DIRECTIONS:
Please repeat the whole listing exactly, but leave the pictures out.

----------

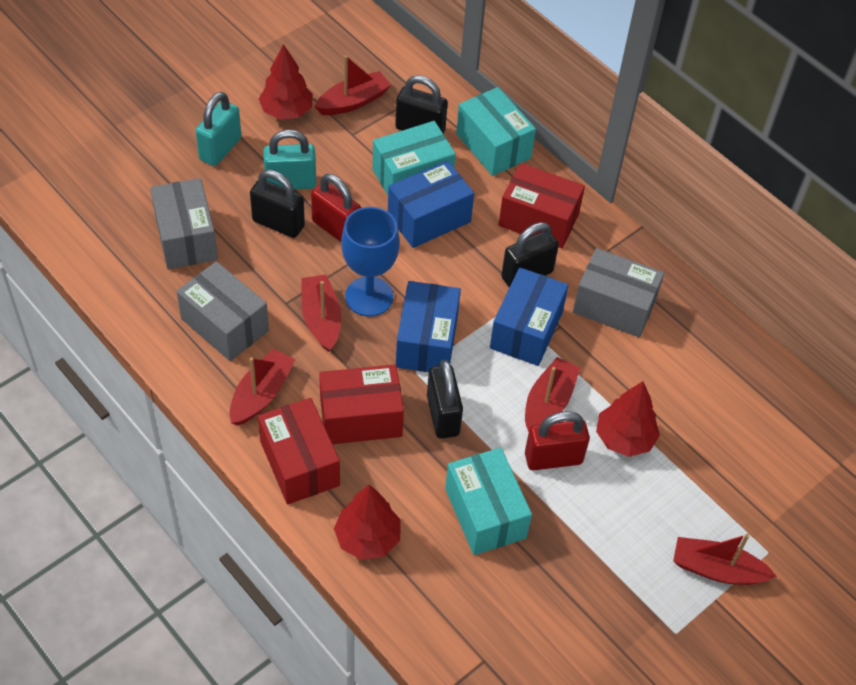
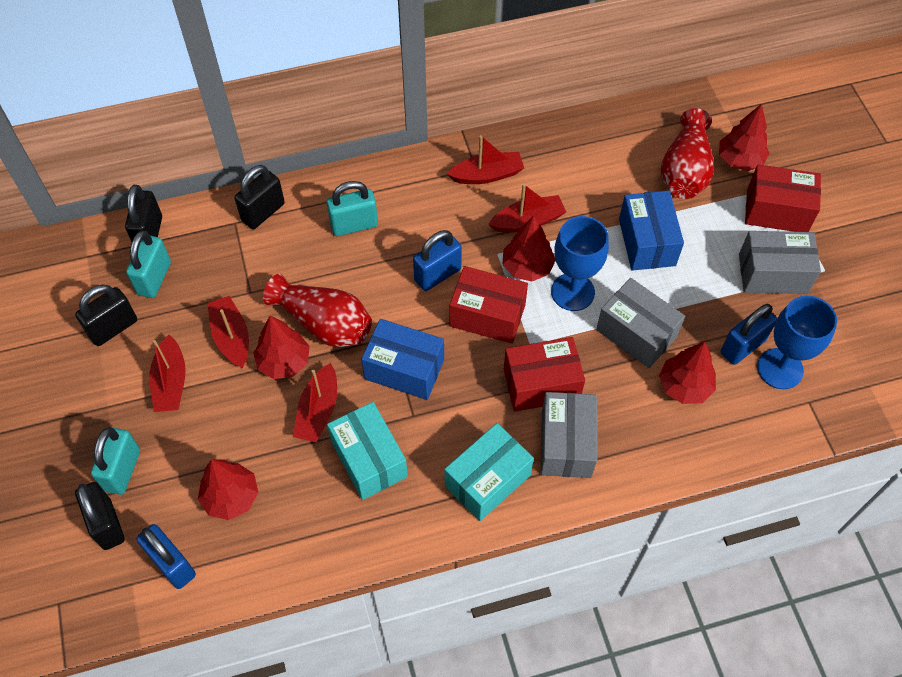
blue box: 3 -> 2
blue goblet: 1 -> 2
blue padlock: 0 -> 3
red padlock: 2 -> 0
red tree: 3 -> 5
red vase: 0 -> 2
turquoise box: 3 -> 2
turquoise padlock: 2 -> 3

----------

ANSWER SPACE:
blue box: 3 -> 2
blue goblet: 1 -> 2
blue padlock: 0 -> 3
red padlock: 2 -> 0
red tree: 3 -> 5
red vase: 0 -> 2
turquoise box: 3 -> 2
turquoise padlock: 2 -> 3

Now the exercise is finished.